__Try it__. Using the listing below, count the lines in which "relocated" appears; give the count alone.

__Data excerpts__.

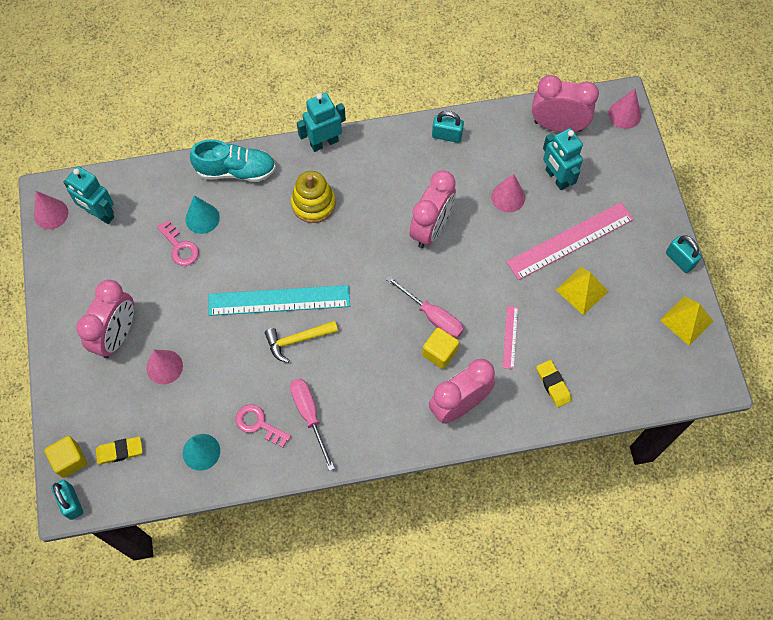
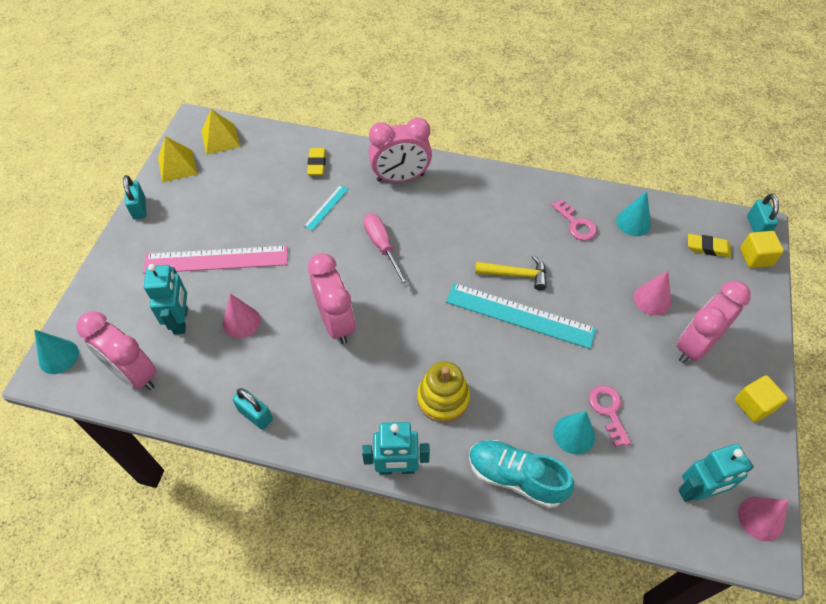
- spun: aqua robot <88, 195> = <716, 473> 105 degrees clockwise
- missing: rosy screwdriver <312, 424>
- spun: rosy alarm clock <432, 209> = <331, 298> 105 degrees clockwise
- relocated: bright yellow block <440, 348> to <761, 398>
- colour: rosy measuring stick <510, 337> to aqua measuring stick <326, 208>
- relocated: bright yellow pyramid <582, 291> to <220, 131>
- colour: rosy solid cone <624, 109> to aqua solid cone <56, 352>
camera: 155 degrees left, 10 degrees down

__Result of the exercise__. 2